***** Records provided

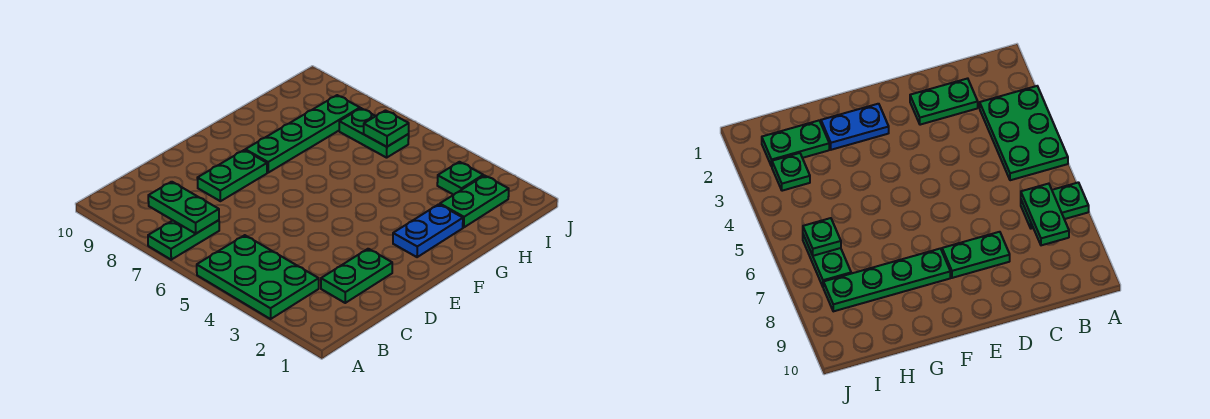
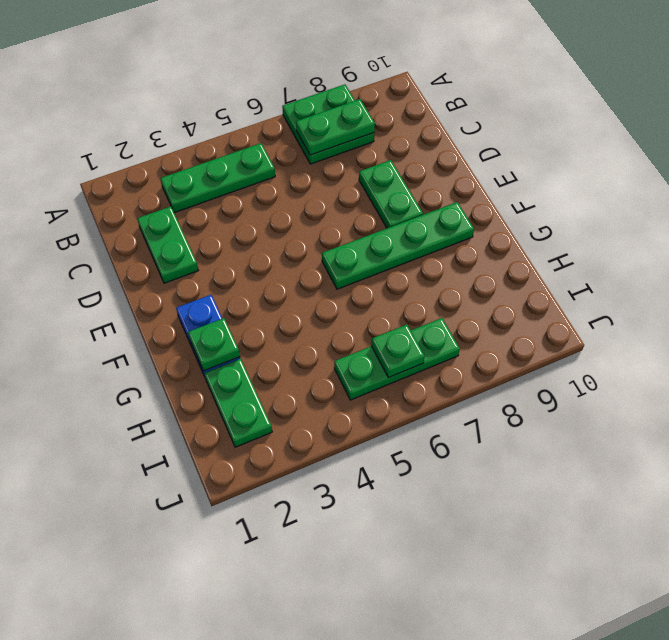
green plate A3:B5 level 1 -> green plate B3:B5 level 1
green plate A7:B7 level 1 -> green plate A7:B8 level 1
green plate F8:I8 level 1 -> green plate F6:F9 level 1
green plate I3 level 1 -> green plate G2 level 2
green plate I6:I7 level 1 -> green plate I5:I7 level 1

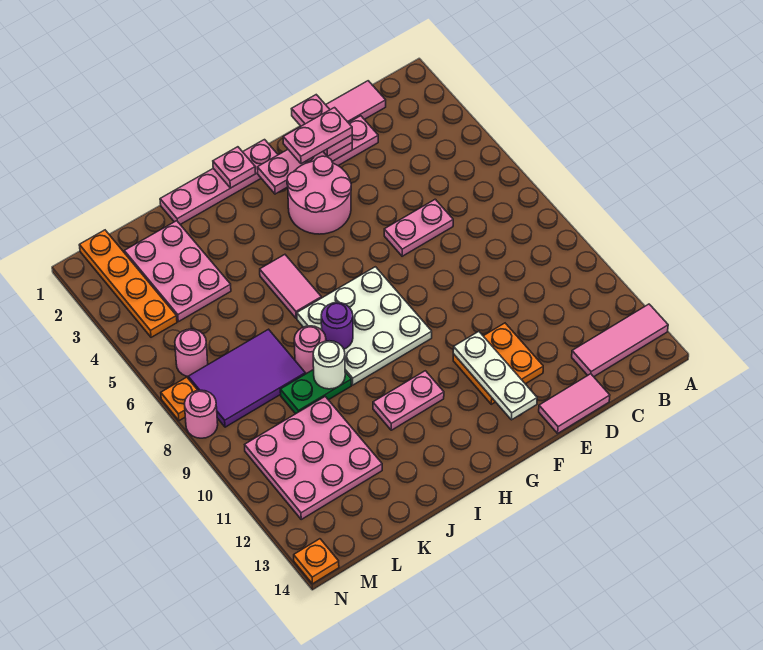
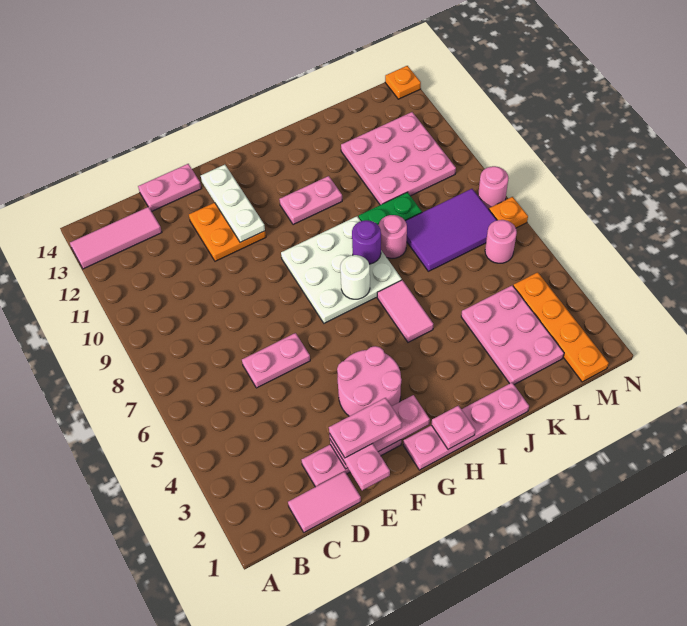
pink tile D14:E14 level 1 -> pink plate D14:E14 level 1
white round brick J9 level 2 -> white round brick H7 level 2

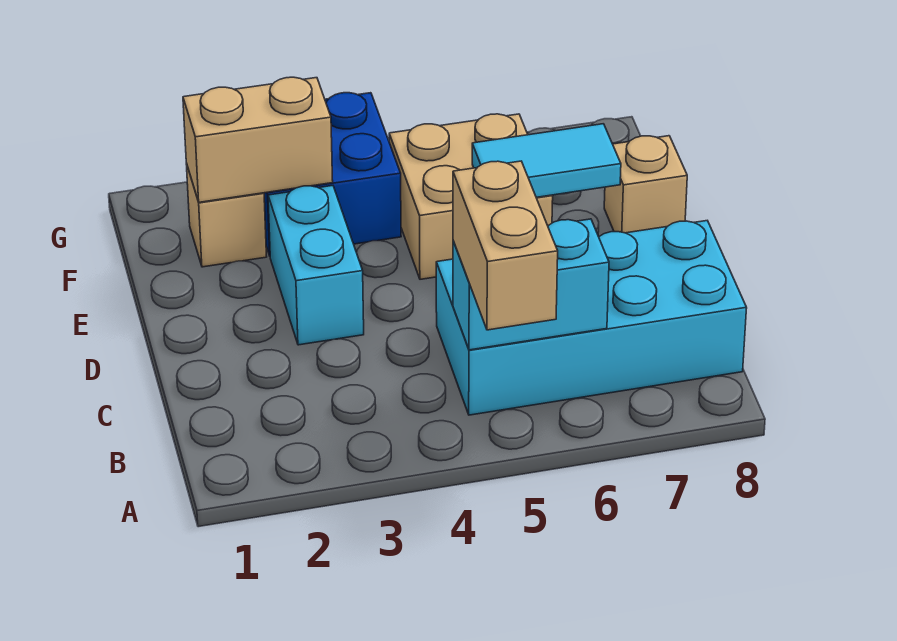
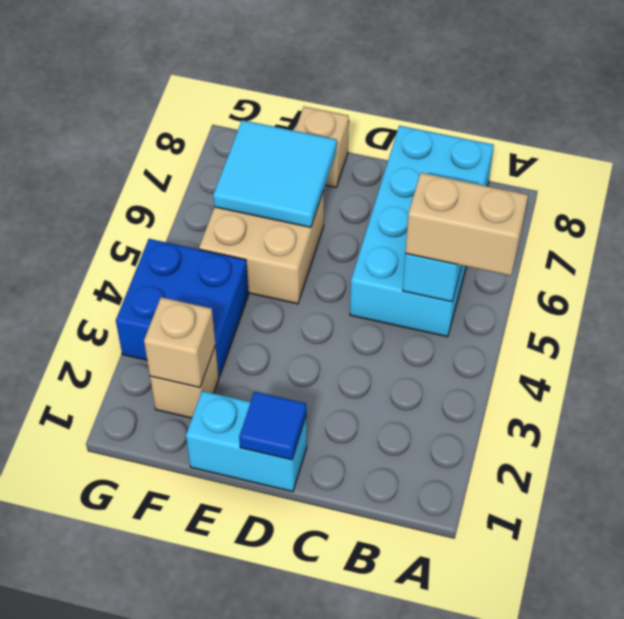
none -> blue tile D1 level 2
cyan brick D3:E3 level 1 -> cyan brick D1:E1 level 1
cyan tile E6:E7 level 2 -> cyan tile E6:F7 level 2
tan brick F2:F3 level 2 -> tan brick F2 level 2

**********

§ Goal of the exercise
Keep the pictures out of your copy. Copy only the lines from the line that holds "green plate I6:I7" through the last line of the listing above, both included.

§ Response to the exercise
green plate I6:I7 level 1 -> green plate I5:I7 level 1

pink tile D14:E14 level 1 -> pink plate D14:E14 level 1
white round brick J9 level 2 -> white round brick H7 level 2

none -> blue tile D1 level 2
cyan brick D3:E3 level 1 -> cyan brick D1:E1 level 1
cyan tile E6:E7 level 2 -> cyan tile E6:F7 level 2
tan brick F2:F3 level 2 -> tan brick F2 level 2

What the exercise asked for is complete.